- _Instructions for the task_
Please copy the data below exactly, from its first line through the line holding "black 1x2 plate", and skip the pictures.

- _Material for the task_

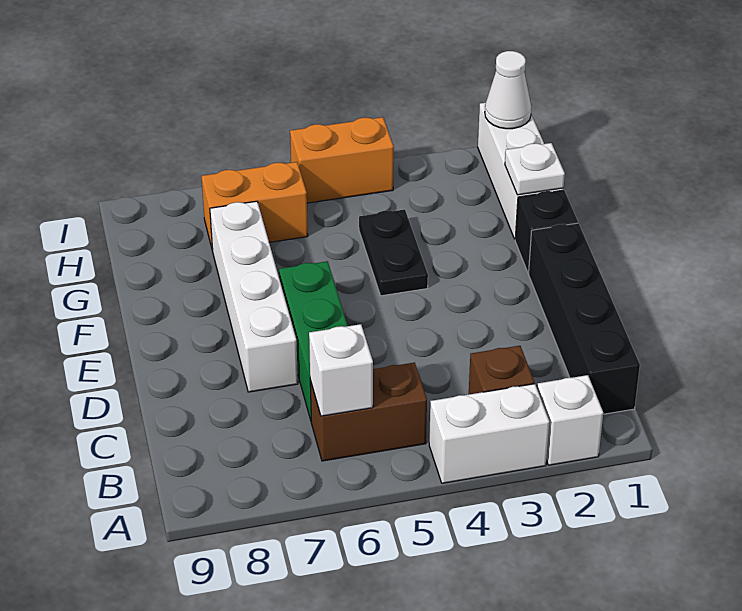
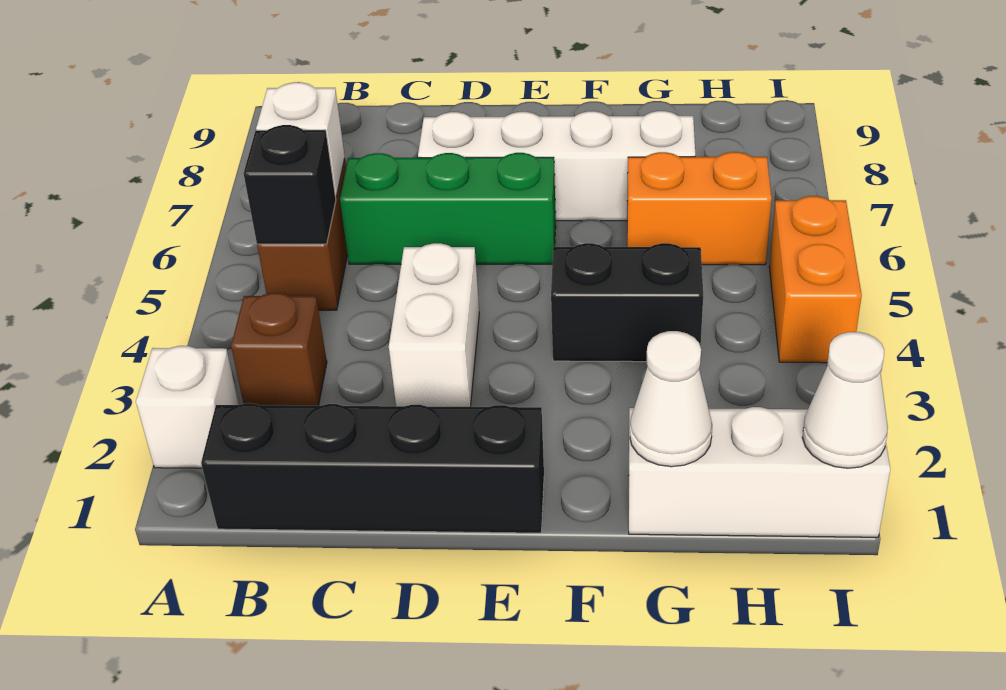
white 1x2 brick [429,384,549,483] -> white 1x2 brick moved to [389,243,479,407]
black 1x1 brick [515,190,578,273] -> black 1x1 brick moved to [244,125,336,244]
black 1x2 plate [359,210,428,296] -> black 1x2 brick [551,243,703,362]
white 1x1 plate [505,143,565,195] -> white 1x1 cone [630,331,712,467]
orange 1x2 brick [201,162,308,251] -> orange 1x2 brick turned to [627,152,772,265]

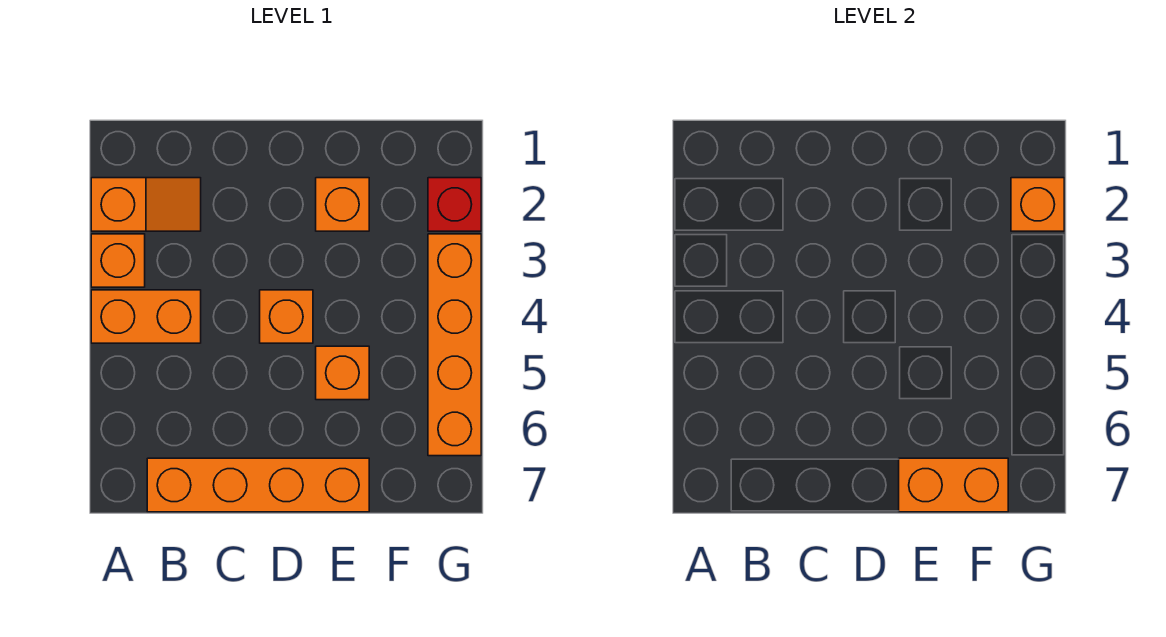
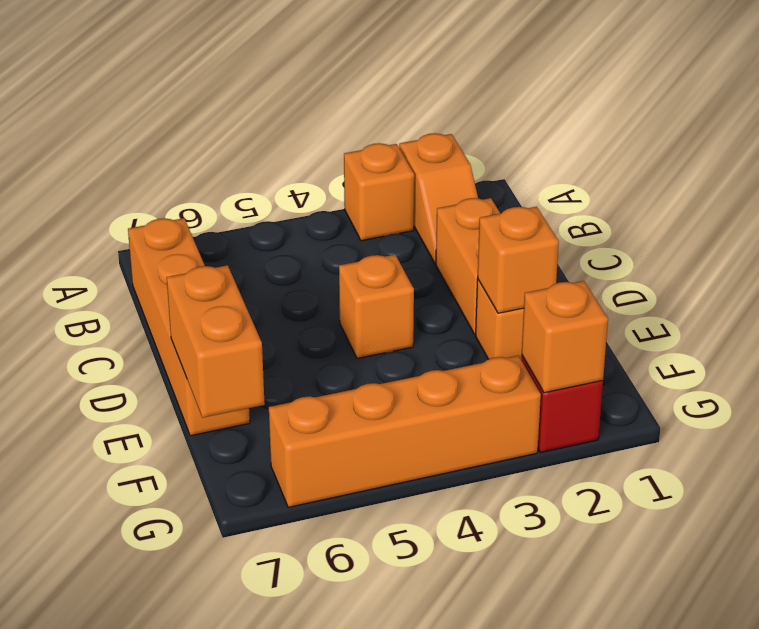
orange 1x2 brick [91,290,201,343] -> orange 1x2 brick moved to [436,198,500,335]
orange 1x1 brick [316,346,369,400] -> orange 1x1 brick moved to [478,207,559,313]

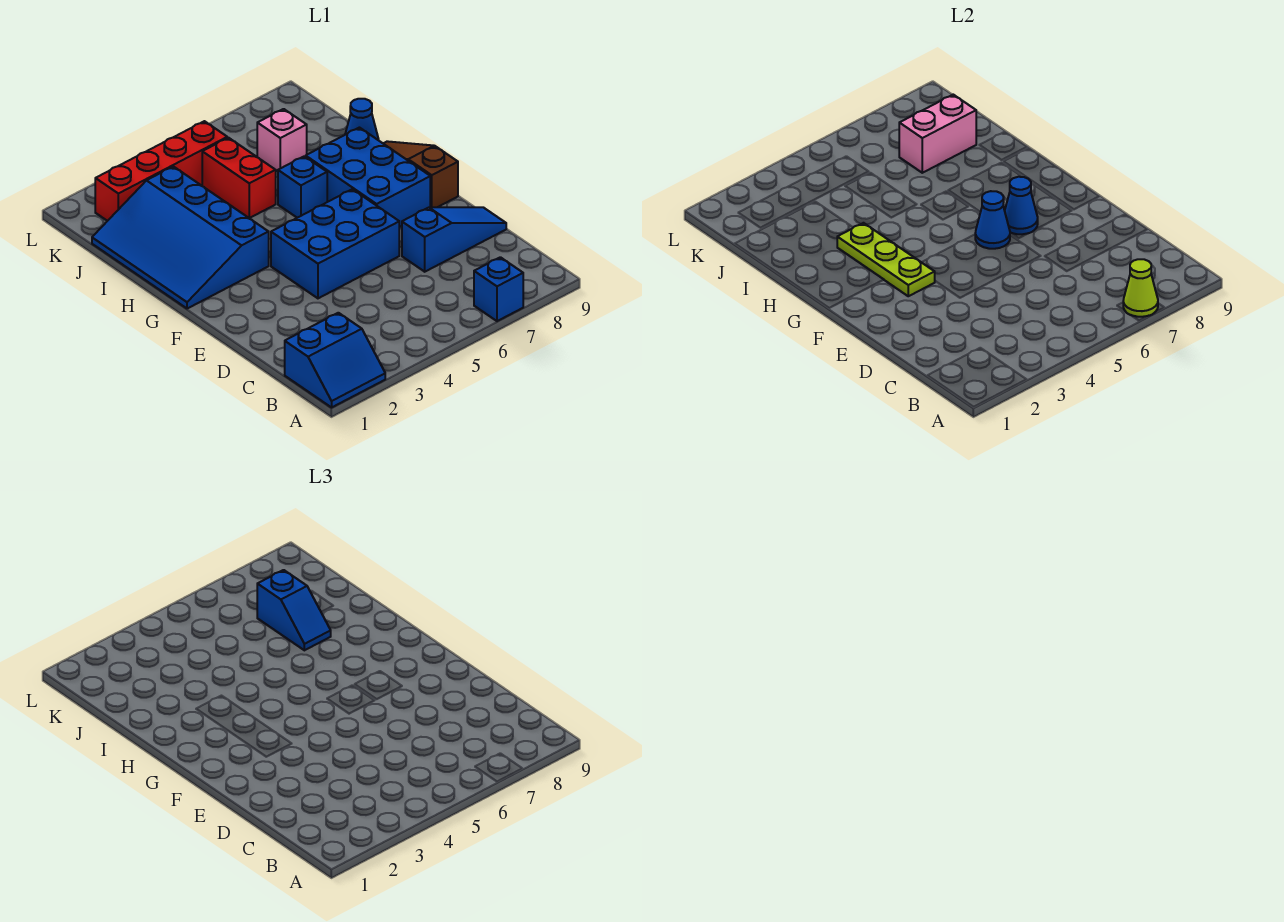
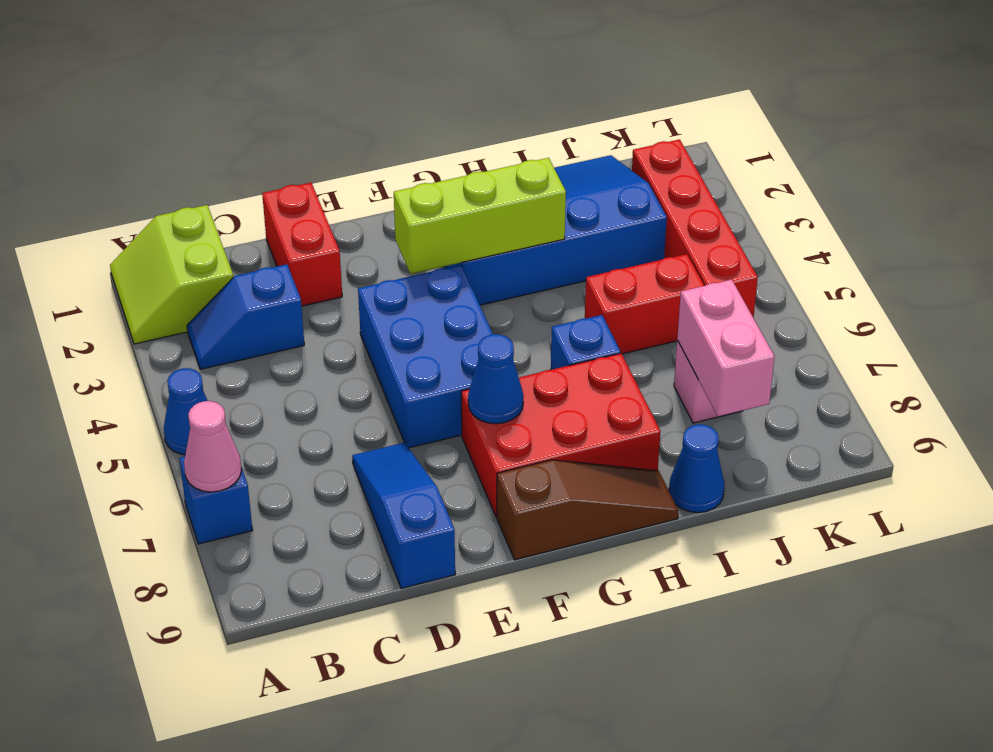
blue 2x2 slope [285,313,385,407] -> lime 2x2 slope [110,205,233,344]
lime 1x1 cone [1123,259,1158,317] -> pink 1x1 cone [184,401,242,492]
none -> red 1x2 brick [262,183,342,306]
blue 1x3 slope [402,207,506,272] -> blue 1x3 slope turned to [352,443,455,589]
lime 1x3 plate [837,223,935,296] -> lime 1x3 brick [394,158,566,274]
blue 1x1 cone [975,191,1010,249] -> blue 1x1 cone moved to [164,368,208,455]
blue 2x3 brick [306,128,430,227] -> red 2x3 brick [461,353,660,517]
blue 1x2 slope [257,570,331,650] -> blue 1x2 slope moved to [187,264,304,369]

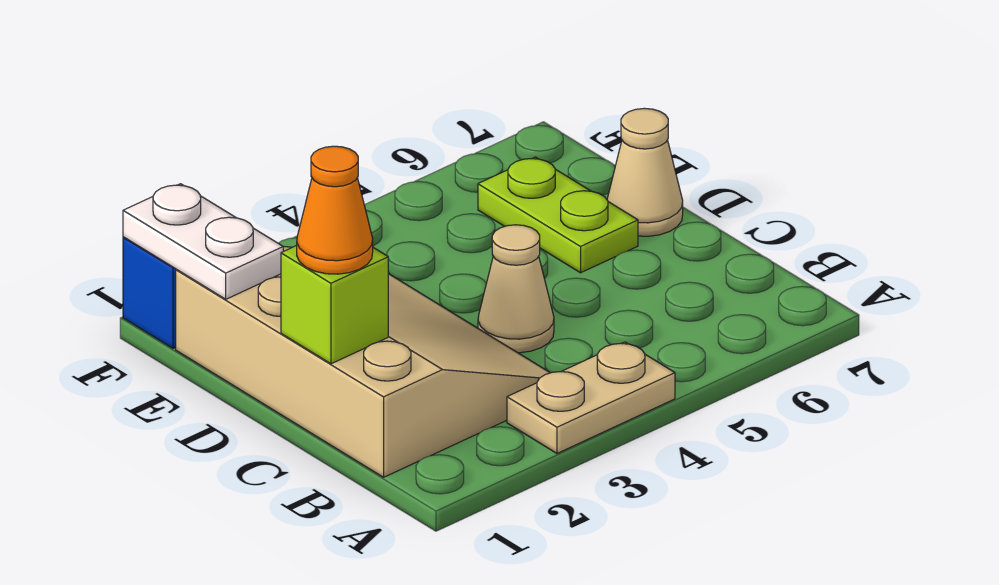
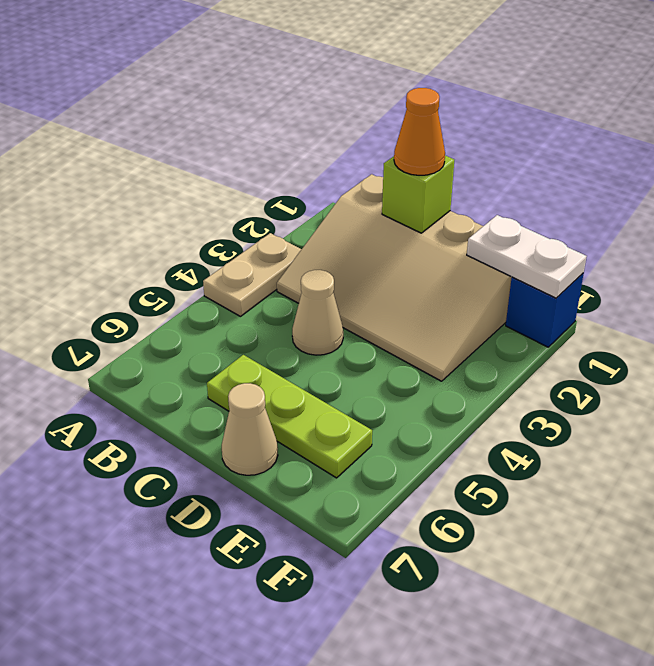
lime 1x2 plate [478,157,638,273] -> lime 1x3 plate [207,355,372,478]

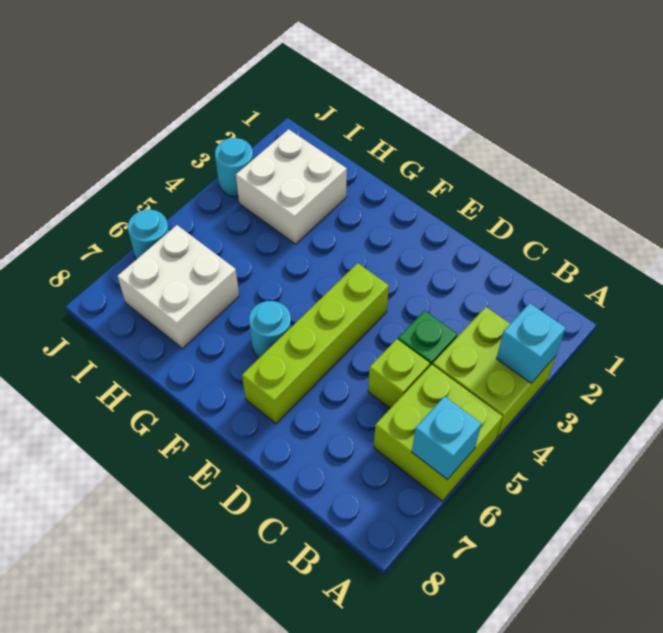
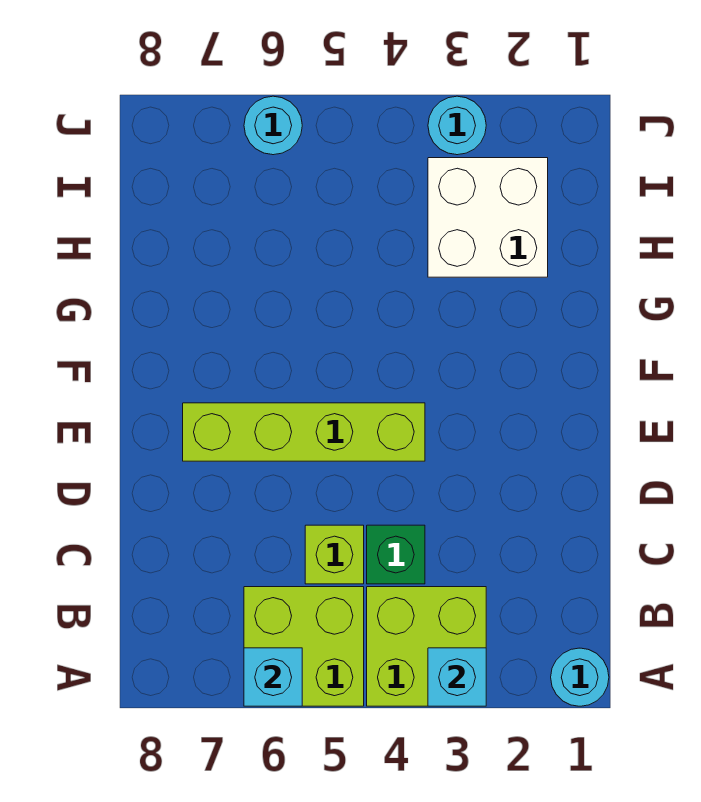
cyan 1x1 round brick [249,301,291,358] -> cyan 1x1 round brick moved to [551,648,609,706]
white 2x2 brick [118,225,239,348] -> none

- _Answer for the task_
white 1x2 brick [429,384,549,483] -> white 1x2 brick moved to [389,243,479,407]
black 1x1 brick [515,190,578,273] -> black 1x1 brick moved to [244,125,336,244]
black 1x2 plate [359,210,428,296] -> black 1x2 brick [551,243,703,362]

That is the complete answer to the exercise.